═══ DATA FOR THIS EXERCISE
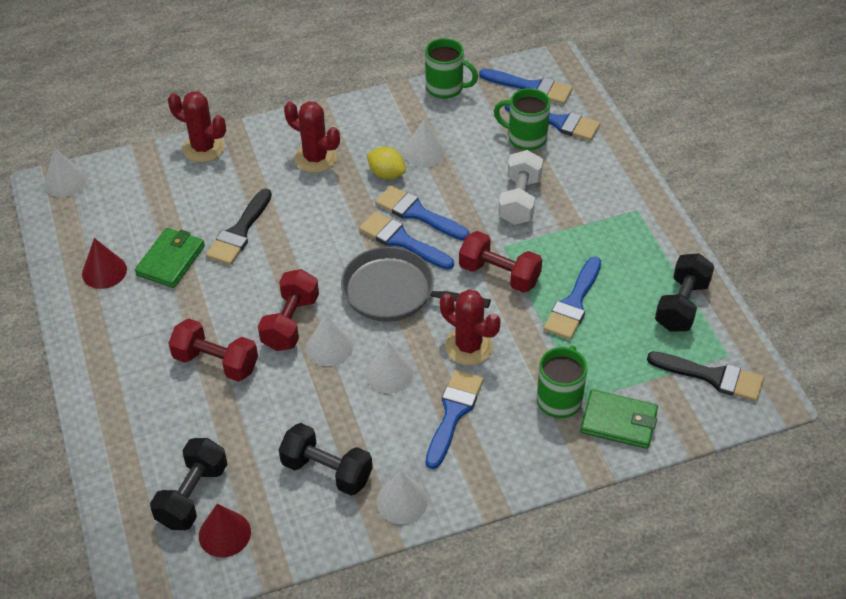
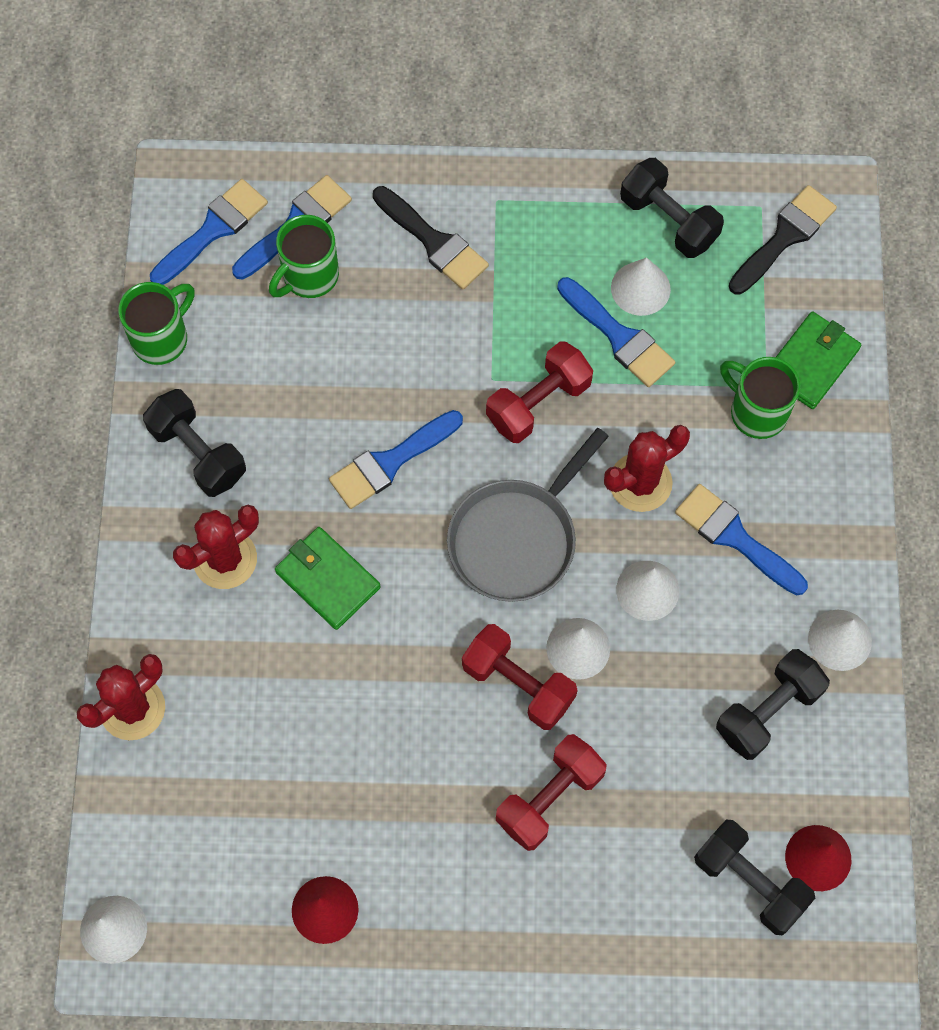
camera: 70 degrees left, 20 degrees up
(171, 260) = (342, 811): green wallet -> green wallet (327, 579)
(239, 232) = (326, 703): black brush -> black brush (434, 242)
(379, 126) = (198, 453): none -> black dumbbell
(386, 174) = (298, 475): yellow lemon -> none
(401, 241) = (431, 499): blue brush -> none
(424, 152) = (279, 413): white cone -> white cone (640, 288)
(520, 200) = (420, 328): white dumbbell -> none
══════
• _YOUR ASSIGNMENT_
Without the pictures, repeat all the records word for word.

• _ANSWER SECTION_
camera: 70 degrees left, 20 degrees up
(171, 260) = (342, 811): green wallet -> green wallet (327, 579)
(239, 232) = (326, 703): black brush -> black brush (434, 242)
(379, 126) = (198, 453): none -> black dumbbell
(386, 174) = (298, 475): yellow lemon -> none
(401, 241) = (431, 499): blue brush -> none
(424, 152) = (279, 413): white cone -> white cone (640, 288)
(520, 200) = (420, 328): white dumbbell -> none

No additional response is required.